• Extracted data:

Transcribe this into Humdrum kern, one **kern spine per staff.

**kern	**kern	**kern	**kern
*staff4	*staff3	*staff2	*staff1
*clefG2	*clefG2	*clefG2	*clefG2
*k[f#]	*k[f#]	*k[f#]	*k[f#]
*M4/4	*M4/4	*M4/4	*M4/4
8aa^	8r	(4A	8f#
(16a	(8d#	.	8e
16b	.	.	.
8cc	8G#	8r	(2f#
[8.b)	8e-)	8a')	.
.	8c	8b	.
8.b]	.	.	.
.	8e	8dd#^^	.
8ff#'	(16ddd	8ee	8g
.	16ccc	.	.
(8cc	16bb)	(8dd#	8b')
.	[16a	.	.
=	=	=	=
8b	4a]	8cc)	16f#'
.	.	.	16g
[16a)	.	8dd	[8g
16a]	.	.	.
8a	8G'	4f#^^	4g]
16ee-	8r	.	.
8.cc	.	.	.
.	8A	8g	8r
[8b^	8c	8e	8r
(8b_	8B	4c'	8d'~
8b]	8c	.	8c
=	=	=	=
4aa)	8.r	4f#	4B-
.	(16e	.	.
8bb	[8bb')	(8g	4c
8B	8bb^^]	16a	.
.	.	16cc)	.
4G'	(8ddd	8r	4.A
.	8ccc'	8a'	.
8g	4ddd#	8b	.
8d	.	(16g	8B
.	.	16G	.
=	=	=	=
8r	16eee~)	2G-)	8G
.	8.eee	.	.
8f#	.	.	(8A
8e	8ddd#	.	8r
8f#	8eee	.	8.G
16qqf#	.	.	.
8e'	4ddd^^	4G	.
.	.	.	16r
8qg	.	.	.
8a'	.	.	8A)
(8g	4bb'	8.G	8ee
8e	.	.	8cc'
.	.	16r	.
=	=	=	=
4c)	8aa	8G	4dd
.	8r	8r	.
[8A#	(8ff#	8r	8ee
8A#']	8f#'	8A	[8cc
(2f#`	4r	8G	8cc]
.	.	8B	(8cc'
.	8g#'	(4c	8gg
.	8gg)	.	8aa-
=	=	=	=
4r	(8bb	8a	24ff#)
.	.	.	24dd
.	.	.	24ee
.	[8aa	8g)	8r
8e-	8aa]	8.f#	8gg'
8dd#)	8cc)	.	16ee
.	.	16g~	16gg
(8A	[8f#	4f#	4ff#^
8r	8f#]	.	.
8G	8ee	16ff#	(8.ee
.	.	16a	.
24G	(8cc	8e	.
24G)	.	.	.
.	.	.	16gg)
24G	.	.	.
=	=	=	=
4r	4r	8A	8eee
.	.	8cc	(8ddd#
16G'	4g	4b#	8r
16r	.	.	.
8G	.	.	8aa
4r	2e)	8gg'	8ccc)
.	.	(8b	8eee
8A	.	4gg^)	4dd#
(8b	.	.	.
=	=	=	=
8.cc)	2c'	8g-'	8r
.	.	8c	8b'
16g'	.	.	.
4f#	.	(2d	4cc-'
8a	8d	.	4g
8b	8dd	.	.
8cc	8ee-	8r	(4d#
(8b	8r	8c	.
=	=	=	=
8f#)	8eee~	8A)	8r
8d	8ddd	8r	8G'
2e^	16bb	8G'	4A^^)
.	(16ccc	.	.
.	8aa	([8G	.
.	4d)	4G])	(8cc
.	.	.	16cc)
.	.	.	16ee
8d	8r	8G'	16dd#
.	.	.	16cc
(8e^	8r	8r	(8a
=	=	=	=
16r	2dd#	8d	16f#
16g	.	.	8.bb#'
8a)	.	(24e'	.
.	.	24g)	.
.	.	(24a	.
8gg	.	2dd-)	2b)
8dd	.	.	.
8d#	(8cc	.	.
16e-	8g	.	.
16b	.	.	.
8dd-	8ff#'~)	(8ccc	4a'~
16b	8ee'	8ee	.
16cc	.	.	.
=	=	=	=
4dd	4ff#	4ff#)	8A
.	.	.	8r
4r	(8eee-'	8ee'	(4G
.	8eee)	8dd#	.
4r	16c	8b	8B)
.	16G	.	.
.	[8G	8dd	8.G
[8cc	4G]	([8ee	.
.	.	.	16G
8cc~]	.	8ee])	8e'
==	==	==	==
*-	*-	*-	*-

• Description of the task: Show each line in the entries above that contains the string "kern", copying every such line in full. Matching is case-sensitive.

• The result:
Transcribe this into Humdrum kern, one **kern spine per staff.
**kern	**kern	**kern	**kern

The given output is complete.